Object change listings
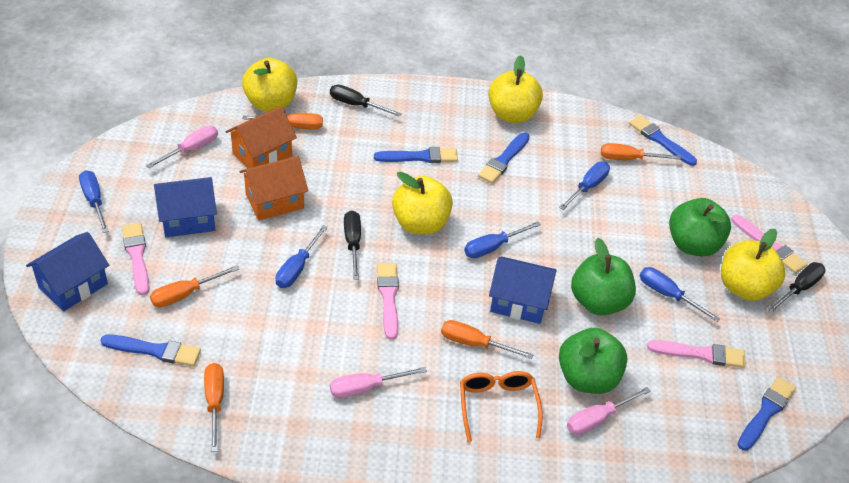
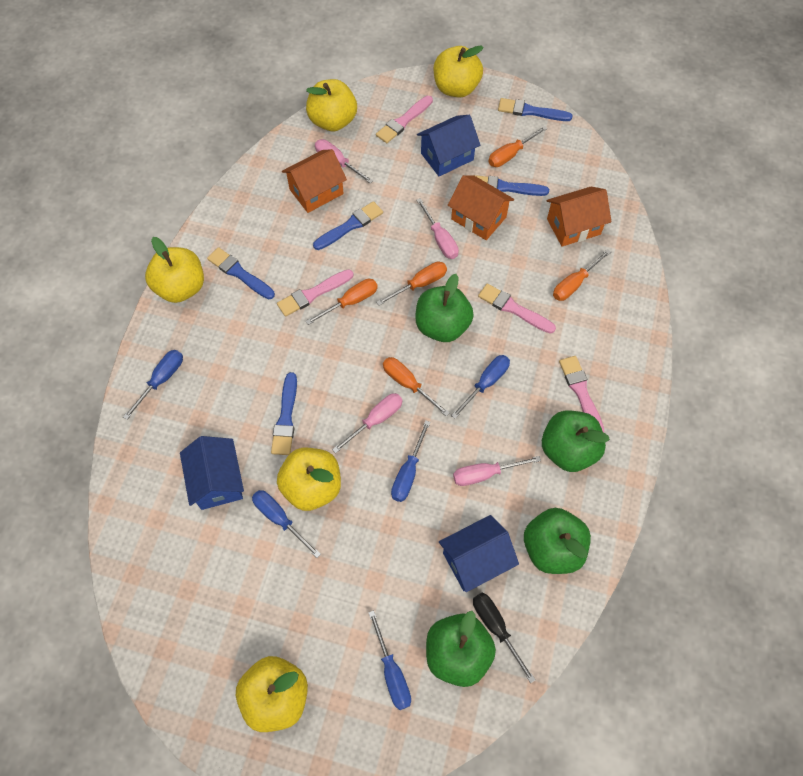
black screwdriver: 3 -> 1
green apple: 3 -> 4
orange glasses: 1 -> 0
orange house: 2 -> 3
pink screwdriver: 3 -> 4
yellow apple: 4 -> 5

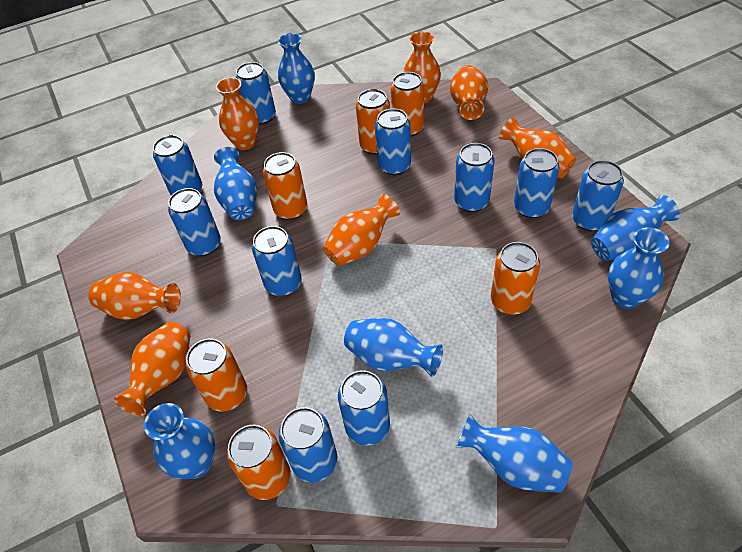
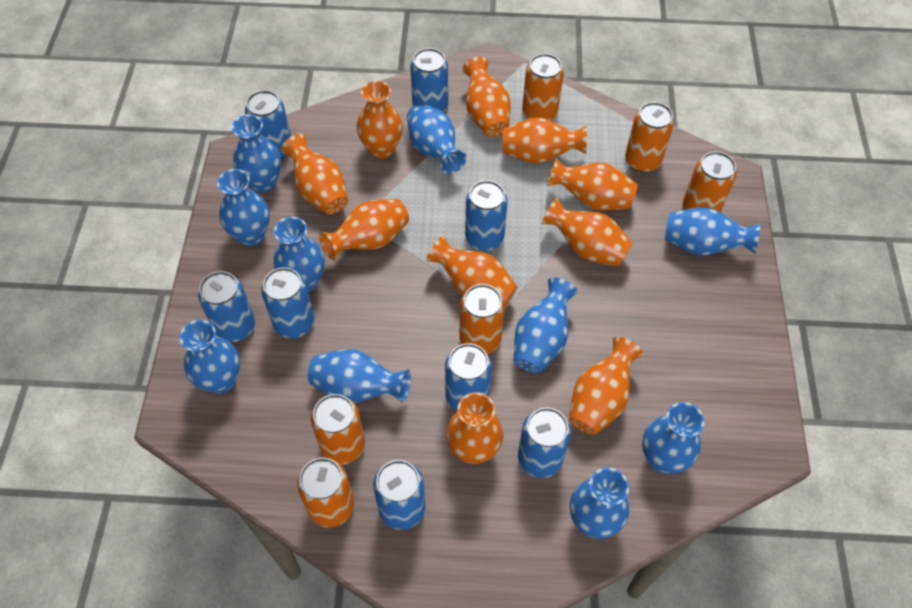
blue can: 10 -> 8
blue vase: 7 -> 10
orange vase: 7 -> 10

- [What you are asked to do]
The word "screwdriver" appears in some of the lines above. Copy those lines.

- [Output below]
black screwdriver: 3 -> 1
pink screwdriver: 3 -> 4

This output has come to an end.